-- Problem description --
What you return should match the records below exactly.

Change listing data
#####
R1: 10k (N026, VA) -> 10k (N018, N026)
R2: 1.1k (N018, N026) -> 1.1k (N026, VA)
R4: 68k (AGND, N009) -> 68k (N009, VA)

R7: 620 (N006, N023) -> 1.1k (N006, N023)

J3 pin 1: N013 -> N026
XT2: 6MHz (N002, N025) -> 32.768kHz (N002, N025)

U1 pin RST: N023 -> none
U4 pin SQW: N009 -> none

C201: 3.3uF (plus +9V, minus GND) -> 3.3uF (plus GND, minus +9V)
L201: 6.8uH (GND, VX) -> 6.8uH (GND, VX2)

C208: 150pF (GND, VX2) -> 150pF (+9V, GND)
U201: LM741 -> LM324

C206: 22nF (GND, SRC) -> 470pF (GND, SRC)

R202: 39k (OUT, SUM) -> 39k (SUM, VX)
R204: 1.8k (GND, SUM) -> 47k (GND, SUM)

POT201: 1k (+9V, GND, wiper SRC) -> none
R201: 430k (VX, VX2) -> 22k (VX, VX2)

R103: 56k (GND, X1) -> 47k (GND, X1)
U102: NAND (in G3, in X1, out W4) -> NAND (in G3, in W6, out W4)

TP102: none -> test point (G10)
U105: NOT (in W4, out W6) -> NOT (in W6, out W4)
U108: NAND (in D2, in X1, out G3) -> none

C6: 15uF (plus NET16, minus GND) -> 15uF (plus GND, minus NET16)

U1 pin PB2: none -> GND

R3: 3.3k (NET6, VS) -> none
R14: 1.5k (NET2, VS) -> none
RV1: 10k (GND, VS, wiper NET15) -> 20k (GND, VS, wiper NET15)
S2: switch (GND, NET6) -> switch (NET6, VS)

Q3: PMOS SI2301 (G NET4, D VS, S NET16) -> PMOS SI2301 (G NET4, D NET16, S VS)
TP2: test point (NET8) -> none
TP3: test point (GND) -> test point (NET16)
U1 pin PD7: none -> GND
#####
-- Task solution --
R1: 10k (N026, VA) -> 10k (N018, N026)
R2: 1.1k (N018, N026) -> 1.1k (N026, VA)
R4: 68k (AGND, N009) -> 68k (N009, VA)

R7: 620 (N006, N023) -> 1.1k (N006, N023)

J3 pin 1: N013 -> N026
XT2: 6MHz (N002, N025) -> 32.768kHz (N002, N025)

U1 pin RST: N023 -> none
U4 pin SQW: N009 -> none

C201: 3.3uF (plus +9V, minus GND) -> 3.3uF (plus GND, minus +9V)
L201: 6.8uH (GND, VX) -> 6.8uH (GND, VX2)

C208: 150pF (GND, VX2) -> 150pF (+9V, GND)
U201: LM741 -> LM324

C206: 22nF (GND, SRC) -> 470pF (GND, SRC)

R202: 39k (OUT, SUM) -> 39k (SUM, VX)
R204: 1.8k (GND, SUM) -> 47k (GND, SUM)

POT201: 1k (+9V, GND, wiper SRC) -> none
R201: 430k (VX, VX2) -> 22k (VX, VX2)

R103: 56k (GND, X1) -> 47k (GND, X1)
U102: NAND (in G3, in X1, out W4) -> NAND (in G3, in W6, out W4)

TP102: none -> test point (G10)
U105: NOT (in W4, out W6) -> NOT (in W6, out W4)
U108: NAND (in D2, in X1, out G3) -> none

C6: 15uF (plus NET16, minus GND) -> 15uF (plus GND, minus NET16)

U1 pin PB2: none -> GND

R3: 3.3k (NET6, VS) -> none
R14: 1.5k (NET2, VS) -> none
RV1: 10k (GND, VS, wiper NET15) -> 20k (GND, VS, wiper NET15)
S2: switch (GND, NET6) -> switch (NET6, VS)

Q3: PMOS SI2301 (G NET4, D VS, S NET16) -> PMOS SI2301 (G NET4, D NET16, S VS)
TP2: test point (NET8) -> none
TP3: test point (GND) -> test point (NET16)
U1 pin PD7: none -> GND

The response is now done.